[TASK REQUIREMENTS] Where the string "spinning" shows up in a line of the records, copy that line.

Records contained in a dataset
----------------------------------------
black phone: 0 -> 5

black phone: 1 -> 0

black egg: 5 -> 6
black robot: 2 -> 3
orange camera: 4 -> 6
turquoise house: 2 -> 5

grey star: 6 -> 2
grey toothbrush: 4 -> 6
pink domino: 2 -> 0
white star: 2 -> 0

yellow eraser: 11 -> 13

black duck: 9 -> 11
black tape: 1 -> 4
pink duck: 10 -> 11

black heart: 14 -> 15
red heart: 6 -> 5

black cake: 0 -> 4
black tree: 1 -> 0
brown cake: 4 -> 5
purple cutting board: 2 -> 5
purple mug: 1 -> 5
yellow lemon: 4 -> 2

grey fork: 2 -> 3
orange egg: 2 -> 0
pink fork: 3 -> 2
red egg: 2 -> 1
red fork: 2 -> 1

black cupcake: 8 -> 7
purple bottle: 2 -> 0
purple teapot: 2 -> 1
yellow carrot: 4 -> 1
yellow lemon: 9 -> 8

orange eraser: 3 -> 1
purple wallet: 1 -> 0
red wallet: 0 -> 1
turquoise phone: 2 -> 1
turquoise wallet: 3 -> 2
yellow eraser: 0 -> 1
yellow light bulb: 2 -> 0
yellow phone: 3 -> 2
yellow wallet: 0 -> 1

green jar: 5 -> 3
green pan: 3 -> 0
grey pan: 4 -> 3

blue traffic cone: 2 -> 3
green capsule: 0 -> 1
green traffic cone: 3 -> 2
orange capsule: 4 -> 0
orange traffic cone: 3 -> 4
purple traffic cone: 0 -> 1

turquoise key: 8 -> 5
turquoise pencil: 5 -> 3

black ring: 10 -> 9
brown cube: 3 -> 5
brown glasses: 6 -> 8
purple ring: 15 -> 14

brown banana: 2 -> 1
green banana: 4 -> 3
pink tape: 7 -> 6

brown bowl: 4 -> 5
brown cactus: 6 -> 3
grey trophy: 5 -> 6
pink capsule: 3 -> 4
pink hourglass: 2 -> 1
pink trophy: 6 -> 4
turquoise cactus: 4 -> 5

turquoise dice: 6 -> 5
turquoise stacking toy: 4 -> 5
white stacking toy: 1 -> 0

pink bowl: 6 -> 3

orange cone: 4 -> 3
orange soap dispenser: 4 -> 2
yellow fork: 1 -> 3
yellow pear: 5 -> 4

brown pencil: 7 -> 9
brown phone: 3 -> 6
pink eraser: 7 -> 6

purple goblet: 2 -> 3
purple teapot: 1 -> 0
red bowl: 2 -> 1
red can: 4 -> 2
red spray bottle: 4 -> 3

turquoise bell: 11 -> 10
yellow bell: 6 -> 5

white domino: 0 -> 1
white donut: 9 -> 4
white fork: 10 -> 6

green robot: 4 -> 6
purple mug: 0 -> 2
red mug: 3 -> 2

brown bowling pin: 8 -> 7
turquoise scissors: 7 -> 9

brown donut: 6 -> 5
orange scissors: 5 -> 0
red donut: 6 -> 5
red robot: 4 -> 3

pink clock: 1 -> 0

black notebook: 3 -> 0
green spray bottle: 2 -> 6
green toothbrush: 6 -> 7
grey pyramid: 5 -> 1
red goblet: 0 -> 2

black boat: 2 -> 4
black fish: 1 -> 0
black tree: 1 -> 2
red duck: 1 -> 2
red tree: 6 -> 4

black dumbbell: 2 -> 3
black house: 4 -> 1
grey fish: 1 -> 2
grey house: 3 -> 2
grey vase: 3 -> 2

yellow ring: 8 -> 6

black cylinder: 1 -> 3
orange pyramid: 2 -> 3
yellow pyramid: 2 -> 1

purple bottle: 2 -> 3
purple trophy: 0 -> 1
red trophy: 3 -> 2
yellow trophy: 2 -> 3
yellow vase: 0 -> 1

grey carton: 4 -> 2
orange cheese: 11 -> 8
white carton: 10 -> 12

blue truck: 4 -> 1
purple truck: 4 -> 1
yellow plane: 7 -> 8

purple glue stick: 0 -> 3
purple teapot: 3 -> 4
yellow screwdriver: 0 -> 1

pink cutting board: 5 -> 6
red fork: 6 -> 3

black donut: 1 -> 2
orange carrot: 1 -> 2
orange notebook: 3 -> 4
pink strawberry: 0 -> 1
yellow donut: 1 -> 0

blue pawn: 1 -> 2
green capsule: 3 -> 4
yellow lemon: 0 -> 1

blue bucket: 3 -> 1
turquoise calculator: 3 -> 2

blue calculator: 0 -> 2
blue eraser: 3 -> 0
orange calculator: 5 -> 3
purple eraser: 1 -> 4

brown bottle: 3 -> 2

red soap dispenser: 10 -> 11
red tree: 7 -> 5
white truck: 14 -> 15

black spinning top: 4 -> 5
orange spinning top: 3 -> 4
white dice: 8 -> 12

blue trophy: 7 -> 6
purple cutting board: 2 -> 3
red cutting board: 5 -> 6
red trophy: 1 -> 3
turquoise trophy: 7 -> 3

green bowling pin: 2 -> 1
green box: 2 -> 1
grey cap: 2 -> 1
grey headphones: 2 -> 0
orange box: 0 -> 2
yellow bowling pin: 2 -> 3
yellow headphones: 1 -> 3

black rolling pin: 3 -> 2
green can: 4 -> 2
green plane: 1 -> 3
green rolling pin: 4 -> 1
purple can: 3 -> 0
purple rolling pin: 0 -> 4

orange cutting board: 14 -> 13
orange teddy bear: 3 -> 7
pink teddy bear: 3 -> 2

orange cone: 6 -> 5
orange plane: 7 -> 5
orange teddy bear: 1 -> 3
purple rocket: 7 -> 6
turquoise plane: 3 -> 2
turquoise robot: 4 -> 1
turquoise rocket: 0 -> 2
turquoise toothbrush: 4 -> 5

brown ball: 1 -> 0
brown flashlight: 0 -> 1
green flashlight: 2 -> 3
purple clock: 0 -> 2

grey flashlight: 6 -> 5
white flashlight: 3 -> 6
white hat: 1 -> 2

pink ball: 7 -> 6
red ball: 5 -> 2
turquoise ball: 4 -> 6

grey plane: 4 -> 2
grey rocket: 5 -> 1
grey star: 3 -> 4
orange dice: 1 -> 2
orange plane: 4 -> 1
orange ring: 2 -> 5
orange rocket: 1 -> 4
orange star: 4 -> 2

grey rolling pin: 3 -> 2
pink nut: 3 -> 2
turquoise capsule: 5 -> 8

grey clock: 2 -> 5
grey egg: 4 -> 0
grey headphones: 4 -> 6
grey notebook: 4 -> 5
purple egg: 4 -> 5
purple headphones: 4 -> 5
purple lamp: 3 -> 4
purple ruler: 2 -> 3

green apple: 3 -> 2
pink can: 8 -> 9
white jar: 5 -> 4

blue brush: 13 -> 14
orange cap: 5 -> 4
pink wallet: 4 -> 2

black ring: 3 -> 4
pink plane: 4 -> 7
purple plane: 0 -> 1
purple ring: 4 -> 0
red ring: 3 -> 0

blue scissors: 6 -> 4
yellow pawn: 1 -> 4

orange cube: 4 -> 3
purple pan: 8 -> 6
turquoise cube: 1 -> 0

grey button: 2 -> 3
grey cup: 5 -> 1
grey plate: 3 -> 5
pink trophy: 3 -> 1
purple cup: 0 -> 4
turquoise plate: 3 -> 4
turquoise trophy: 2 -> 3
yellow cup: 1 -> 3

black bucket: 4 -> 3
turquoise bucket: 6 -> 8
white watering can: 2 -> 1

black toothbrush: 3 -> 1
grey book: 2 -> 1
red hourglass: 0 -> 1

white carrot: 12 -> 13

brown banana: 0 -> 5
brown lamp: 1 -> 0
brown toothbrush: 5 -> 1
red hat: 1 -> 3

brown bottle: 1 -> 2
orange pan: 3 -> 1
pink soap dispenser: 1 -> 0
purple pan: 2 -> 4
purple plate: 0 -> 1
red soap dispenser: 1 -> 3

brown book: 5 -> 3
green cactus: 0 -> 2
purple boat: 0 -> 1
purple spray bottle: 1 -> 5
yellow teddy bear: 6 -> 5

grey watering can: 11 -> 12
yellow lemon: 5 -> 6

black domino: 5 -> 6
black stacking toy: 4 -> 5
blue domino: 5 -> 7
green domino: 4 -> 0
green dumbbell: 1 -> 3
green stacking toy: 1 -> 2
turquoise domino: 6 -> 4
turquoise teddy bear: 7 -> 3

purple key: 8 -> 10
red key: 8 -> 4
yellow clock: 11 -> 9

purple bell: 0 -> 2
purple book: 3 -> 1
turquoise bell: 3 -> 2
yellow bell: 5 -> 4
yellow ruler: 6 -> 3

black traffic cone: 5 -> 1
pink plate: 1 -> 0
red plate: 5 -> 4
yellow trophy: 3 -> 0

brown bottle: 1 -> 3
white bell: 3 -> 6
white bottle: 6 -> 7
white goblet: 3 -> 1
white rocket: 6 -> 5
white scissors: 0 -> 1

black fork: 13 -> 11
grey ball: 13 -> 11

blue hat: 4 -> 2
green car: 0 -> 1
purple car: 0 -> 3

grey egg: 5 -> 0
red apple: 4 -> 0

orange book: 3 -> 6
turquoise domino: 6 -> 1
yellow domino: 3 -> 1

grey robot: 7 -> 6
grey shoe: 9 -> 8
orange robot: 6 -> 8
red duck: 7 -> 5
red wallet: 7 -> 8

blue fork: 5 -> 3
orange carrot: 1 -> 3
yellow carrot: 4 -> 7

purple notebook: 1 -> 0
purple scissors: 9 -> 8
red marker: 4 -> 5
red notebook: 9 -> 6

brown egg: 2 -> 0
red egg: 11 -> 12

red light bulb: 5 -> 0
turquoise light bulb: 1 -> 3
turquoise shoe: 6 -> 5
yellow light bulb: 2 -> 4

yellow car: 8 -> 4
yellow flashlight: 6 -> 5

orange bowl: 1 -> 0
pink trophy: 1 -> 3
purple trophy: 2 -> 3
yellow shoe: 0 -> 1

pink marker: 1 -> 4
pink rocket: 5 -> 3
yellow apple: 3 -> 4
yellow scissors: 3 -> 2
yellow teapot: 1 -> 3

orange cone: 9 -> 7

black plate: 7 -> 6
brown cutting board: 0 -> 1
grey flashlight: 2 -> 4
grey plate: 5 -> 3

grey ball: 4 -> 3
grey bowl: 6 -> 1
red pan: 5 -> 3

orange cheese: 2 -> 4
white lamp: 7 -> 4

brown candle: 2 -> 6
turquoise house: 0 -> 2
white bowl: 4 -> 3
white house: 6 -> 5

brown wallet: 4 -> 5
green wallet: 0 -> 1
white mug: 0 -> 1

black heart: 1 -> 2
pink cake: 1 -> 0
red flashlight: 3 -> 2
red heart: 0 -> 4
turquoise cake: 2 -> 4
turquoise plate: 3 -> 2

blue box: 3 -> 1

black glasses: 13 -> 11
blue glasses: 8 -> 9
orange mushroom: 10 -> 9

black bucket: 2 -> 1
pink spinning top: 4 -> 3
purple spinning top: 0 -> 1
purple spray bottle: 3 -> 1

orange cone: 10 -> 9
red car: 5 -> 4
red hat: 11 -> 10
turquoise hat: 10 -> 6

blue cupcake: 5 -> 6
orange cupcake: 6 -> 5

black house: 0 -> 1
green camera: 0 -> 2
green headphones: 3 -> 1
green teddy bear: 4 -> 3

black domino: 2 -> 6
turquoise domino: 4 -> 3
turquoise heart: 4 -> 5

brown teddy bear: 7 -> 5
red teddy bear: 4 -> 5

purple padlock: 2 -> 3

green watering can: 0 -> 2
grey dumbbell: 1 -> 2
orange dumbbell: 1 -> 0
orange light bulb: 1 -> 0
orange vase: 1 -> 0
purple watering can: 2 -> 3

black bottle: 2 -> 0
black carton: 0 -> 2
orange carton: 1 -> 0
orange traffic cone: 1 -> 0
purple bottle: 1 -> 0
----------------------------------------
[EXPECTED ANSWER]
black spinning top: 4 -> 5
orange spinning top: 3 -> 4
pink spinning top: 4 -> 3
purple spinning top: 0 -> 1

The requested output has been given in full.